Extracted information ::
════════
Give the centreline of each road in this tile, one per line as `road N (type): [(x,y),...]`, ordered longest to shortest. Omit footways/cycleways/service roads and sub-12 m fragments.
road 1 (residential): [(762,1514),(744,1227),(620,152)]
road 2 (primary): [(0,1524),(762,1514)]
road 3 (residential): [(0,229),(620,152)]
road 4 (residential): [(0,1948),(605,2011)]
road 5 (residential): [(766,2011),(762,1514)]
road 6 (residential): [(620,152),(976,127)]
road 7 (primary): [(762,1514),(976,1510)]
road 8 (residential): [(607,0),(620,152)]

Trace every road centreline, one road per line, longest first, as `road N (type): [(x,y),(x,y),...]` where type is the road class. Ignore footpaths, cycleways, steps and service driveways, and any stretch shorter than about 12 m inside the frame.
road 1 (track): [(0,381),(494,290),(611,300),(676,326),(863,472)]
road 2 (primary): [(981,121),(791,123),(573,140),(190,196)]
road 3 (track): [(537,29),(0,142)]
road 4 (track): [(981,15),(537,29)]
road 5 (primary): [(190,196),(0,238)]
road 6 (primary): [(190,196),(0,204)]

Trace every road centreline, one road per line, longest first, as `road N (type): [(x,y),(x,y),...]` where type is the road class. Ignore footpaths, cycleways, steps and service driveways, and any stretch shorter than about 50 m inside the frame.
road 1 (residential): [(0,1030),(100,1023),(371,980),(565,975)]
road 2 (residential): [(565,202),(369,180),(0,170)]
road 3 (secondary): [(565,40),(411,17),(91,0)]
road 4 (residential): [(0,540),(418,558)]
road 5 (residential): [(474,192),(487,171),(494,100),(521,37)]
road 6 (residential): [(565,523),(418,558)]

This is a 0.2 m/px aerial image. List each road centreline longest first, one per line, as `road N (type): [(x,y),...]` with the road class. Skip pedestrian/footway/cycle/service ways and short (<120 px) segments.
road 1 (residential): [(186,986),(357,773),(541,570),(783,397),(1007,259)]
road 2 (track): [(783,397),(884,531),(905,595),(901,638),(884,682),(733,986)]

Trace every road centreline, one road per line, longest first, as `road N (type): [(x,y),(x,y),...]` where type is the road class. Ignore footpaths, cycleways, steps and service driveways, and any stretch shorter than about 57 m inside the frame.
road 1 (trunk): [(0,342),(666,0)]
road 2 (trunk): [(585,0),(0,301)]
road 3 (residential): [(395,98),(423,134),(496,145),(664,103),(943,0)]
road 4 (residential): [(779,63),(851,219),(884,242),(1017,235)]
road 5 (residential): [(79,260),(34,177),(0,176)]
════════
Task directions :: For the entries above, transcribe precisely the lines from the one with "This is a 0.2" through the end, including both.

Written answer ::
This is a 0.2 m/px aerial image. List each road centreline longest first, one per line, as `road N (type): [(x,y),...]` with the road class. Skip pedestrian/footway/cycle/service ways and short (<120 px) segments.
road 1 (residential): [(186,986),(357,773),(541,570),(783,397),(1007,259)]
road 2 (track): [(783,397),(884,531),(905,595),(901,638),(884,682),(733,986)]

Trace every road centreline, one road per line, longest first, as `road N (type): [(x,y),(x,y),...]` where type is the road class. Ignore footpaths, cycleways, steps and service driveways, and any stretch shorter than about 57 m inside the frame.
road 1 (trunk): [(0,342),(666,0)]
road 2 (trunk): [(585,0),(0,301)]
road 3 (residential): [(395,98),(423,134),(496,145),(664,103),(943,0)]
road 4 (residential): [(779,63),(851,219),(884,242),(1017,235)]
road 5 (residential): [(79,260),(34,177),(0,176)]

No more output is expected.